Report each line of the data that contains the string "cyan".

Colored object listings
_ _ _

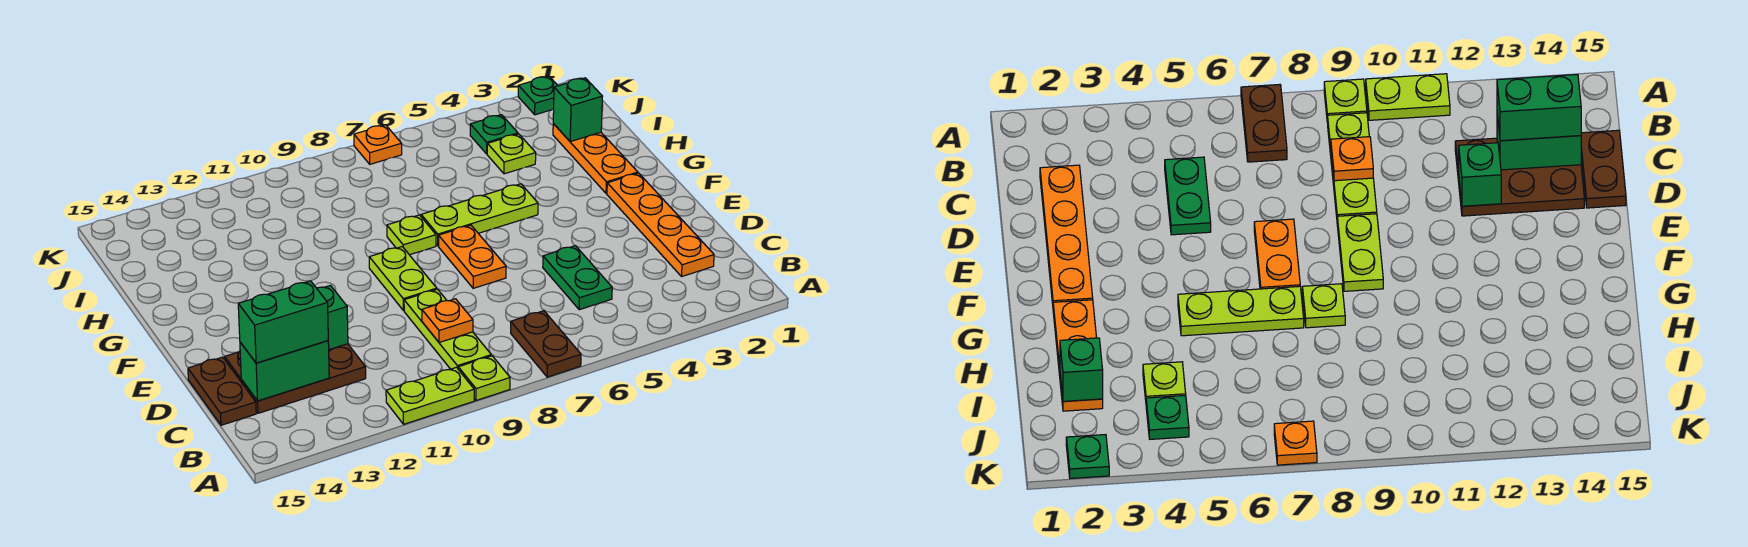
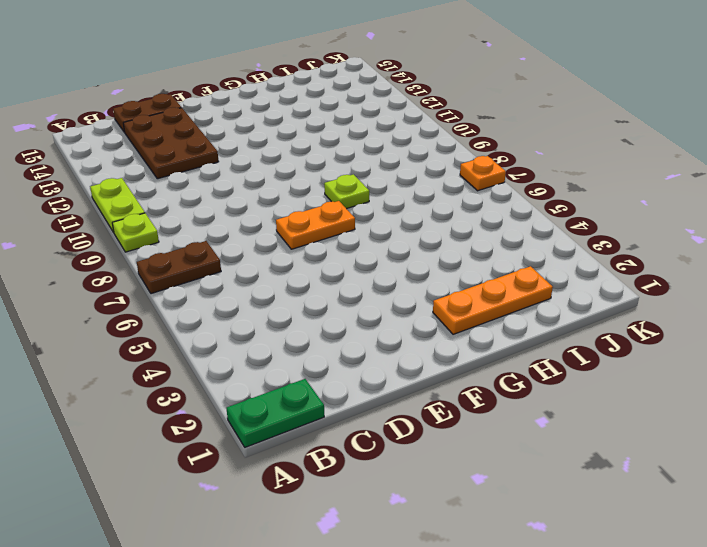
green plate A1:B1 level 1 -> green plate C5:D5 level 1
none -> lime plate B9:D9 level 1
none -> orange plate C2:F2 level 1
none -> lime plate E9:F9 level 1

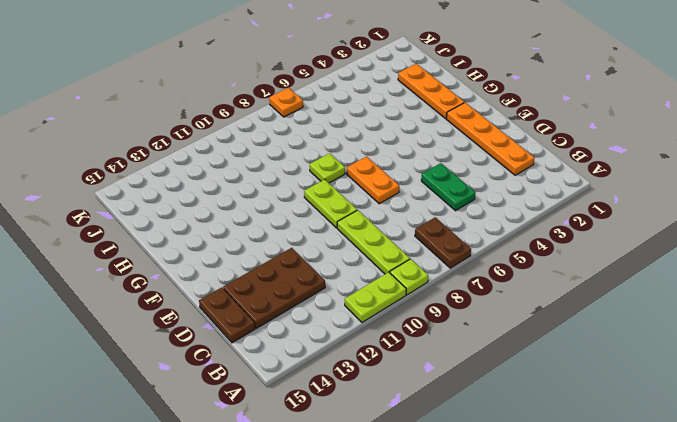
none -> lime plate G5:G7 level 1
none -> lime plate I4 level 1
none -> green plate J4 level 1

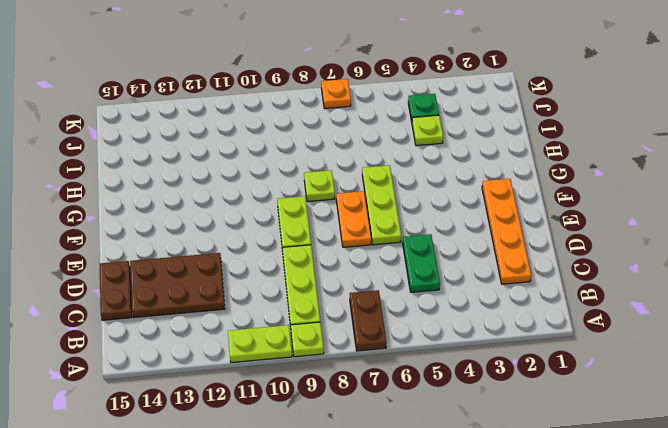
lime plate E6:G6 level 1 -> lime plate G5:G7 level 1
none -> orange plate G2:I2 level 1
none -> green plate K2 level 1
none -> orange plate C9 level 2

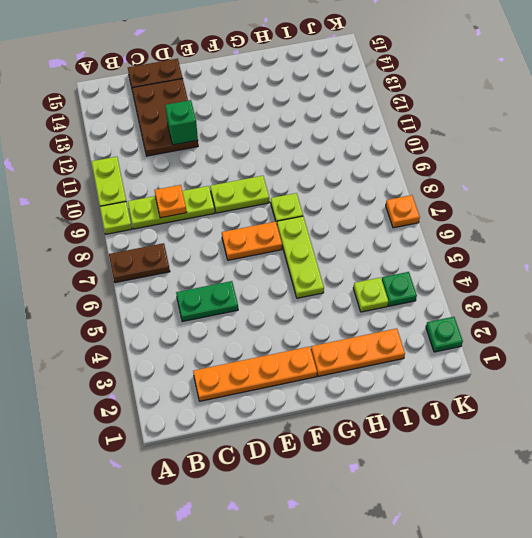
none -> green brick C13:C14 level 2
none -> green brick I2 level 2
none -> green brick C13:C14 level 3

_ _ _

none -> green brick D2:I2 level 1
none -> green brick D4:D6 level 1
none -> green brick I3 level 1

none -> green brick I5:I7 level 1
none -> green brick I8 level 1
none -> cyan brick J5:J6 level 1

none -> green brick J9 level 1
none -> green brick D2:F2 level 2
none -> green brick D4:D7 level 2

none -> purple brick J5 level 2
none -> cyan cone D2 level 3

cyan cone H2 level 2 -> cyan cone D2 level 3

_ _ _

▶ **Written answer**:
none -> cyan brick J5:J6 level 1
none -> cyan cone D2 level 3
cyan cone H2 level 2 -> cyan cone D2 level 3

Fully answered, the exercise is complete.